• [Records shown]:
=-=-=
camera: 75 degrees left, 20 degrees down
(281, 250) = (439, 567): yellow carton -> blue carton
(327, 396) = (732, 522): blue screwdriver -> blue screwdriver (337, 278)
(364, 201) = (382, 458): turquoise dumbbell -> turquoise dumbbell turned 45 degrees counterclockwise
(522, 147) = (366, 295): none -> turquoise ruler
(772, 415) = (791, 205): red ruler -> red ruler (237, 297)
=-=-=
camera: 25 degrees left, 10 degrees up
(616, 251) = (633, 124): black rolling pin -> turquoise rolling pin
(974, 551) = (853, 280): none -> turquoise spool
=-=-=
• [Task brief]: Copy every line of the material above in which the string "camera" can be found.

• [Answer to this exercise]:
camera: 75 degrees left, 20 degrees down
camera: 25 degrees left, 10 degrees up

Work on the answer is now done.